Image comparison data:

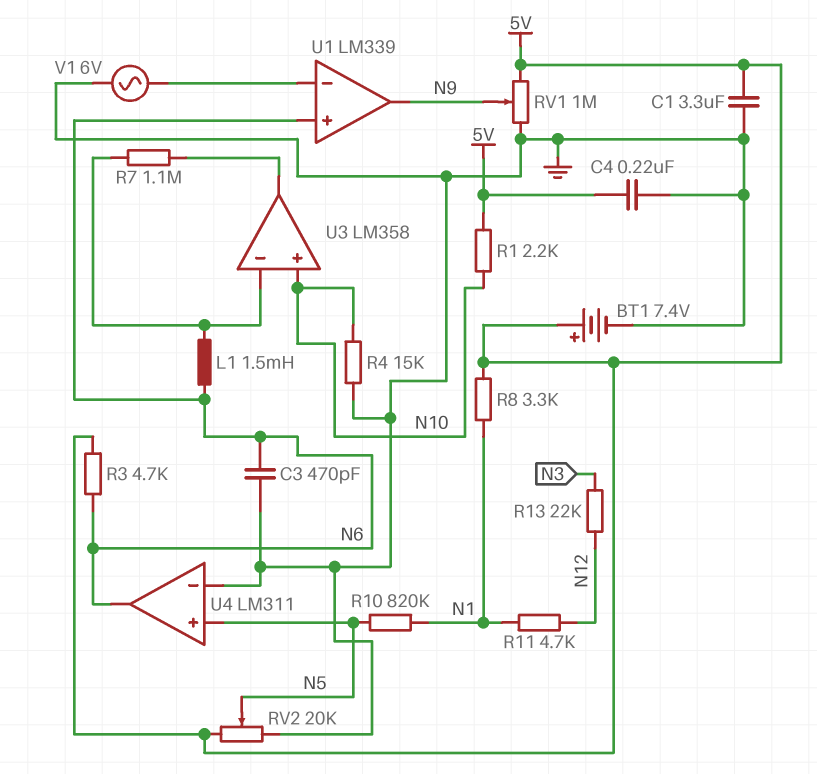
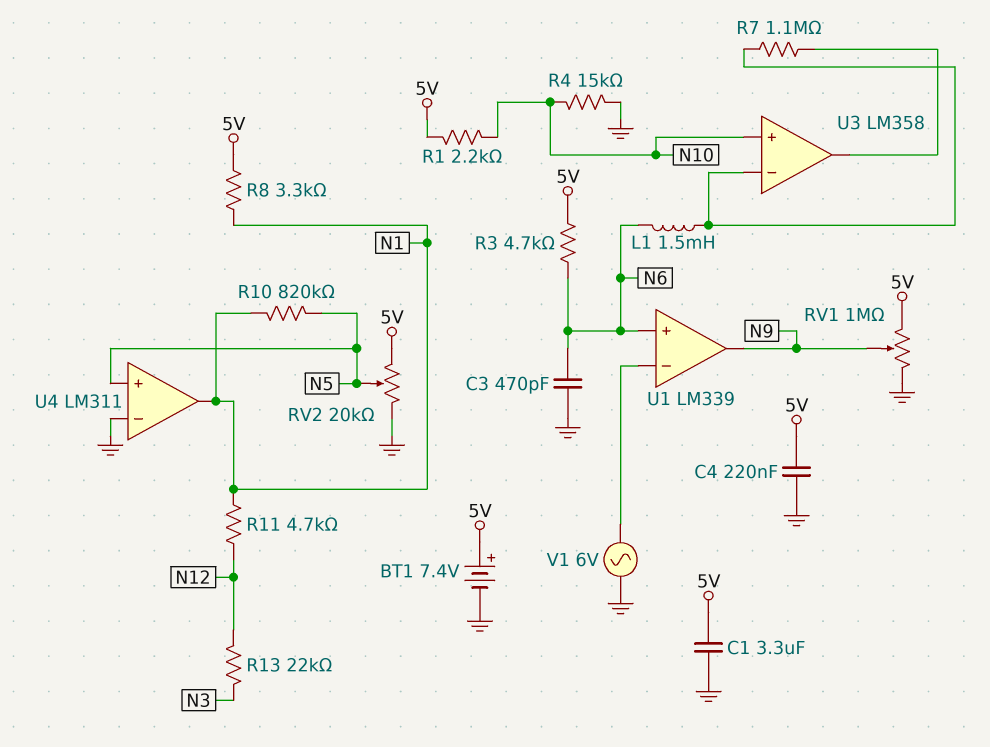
U4 pin out: N6 -> N1

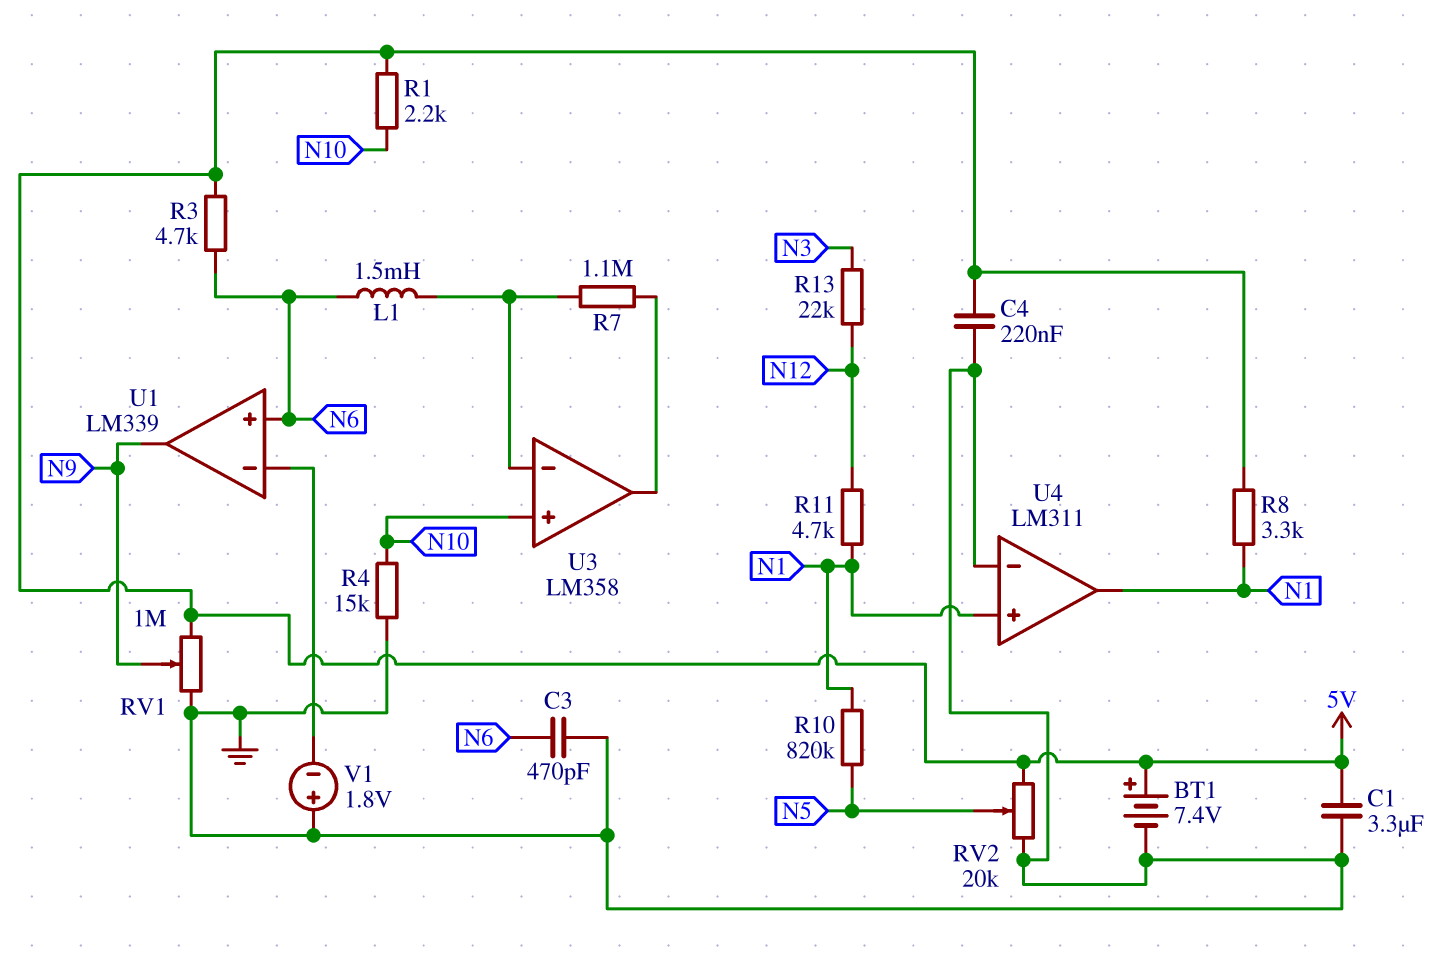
U4 pin in+: N5 -> N1
V1: AC 6V (GND, U1/in-) -> 1.8V (plus GND, minus U1/in-)

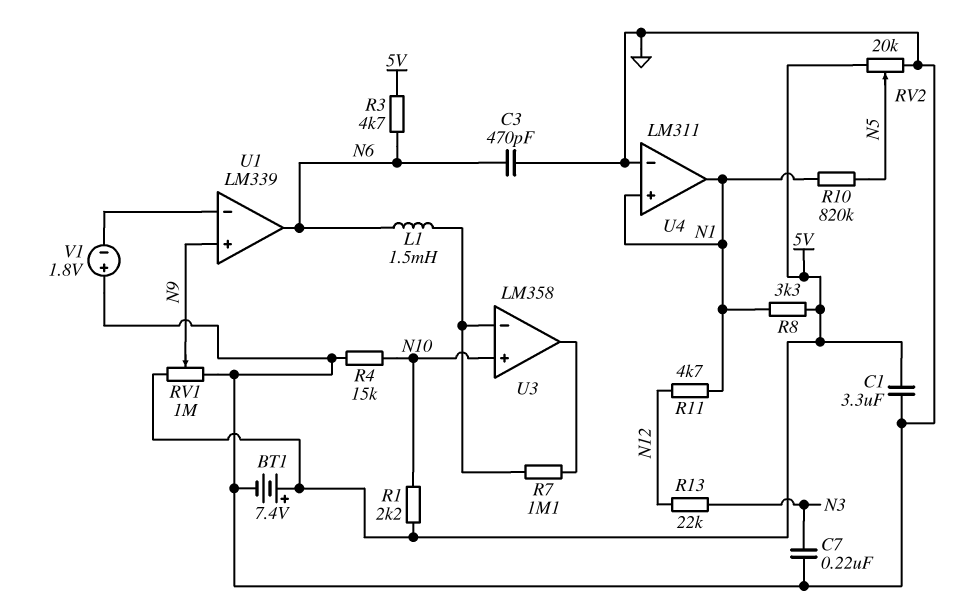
C4: 220nF (5V, GND) -> none
C7: none -> 220nF (GND, N3)
U1 pin in+: N6 -> N9
U1 pin out: N9 -> N6

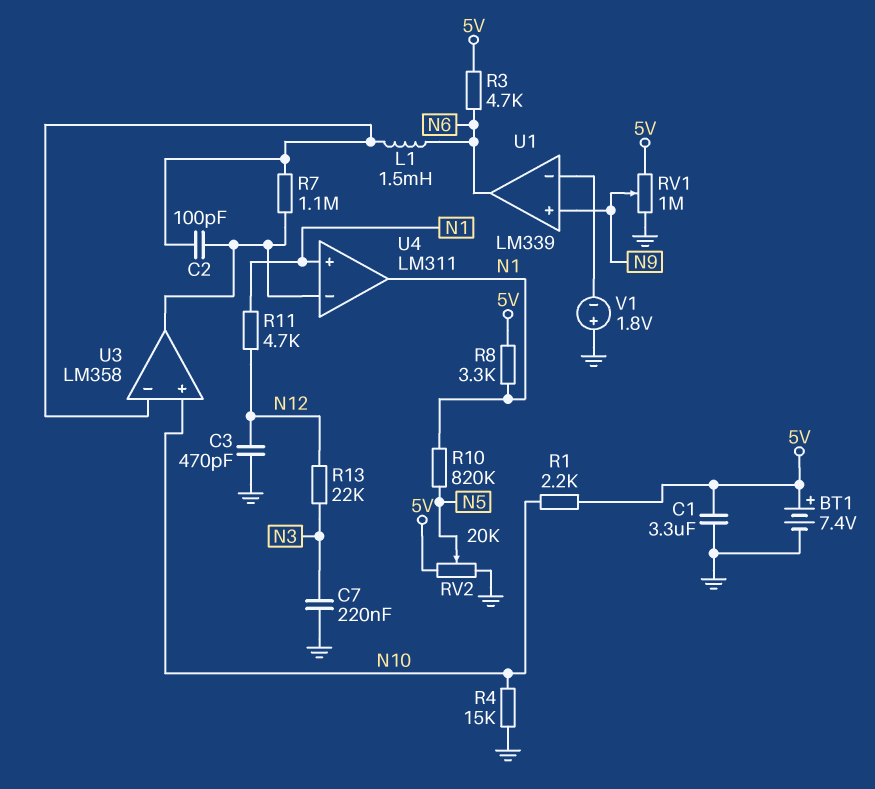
C2: none -> 100pF (U3/in-, U3/out)
C3: 470pF (GND, N6) -> 470pF (GND, N12)
U4 pin in-: GND -> U3/out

→ What you are asked to do
Without the pictures, give every line of the data again, exactly as written.

→ Response area
U4 pin out: N6 -> N1

U4 pin in+: N5 -> N1
V1: AC 6V (GND, U1/in-) -> 1.8V (plus GND, minus U1/in-)

C4: 220nF (5V, GND) -> none
C7: none -> 220nF (GND, N3)
U1 pin in+: N6 -> N9
U1 pin out: N9 -> N6

C2: none -> 100pF (U3/in-, U3/out)
C3: 470pF (GND, N6) -> 470pF (GND, N12)
U4 pin in-: GND -> U3/out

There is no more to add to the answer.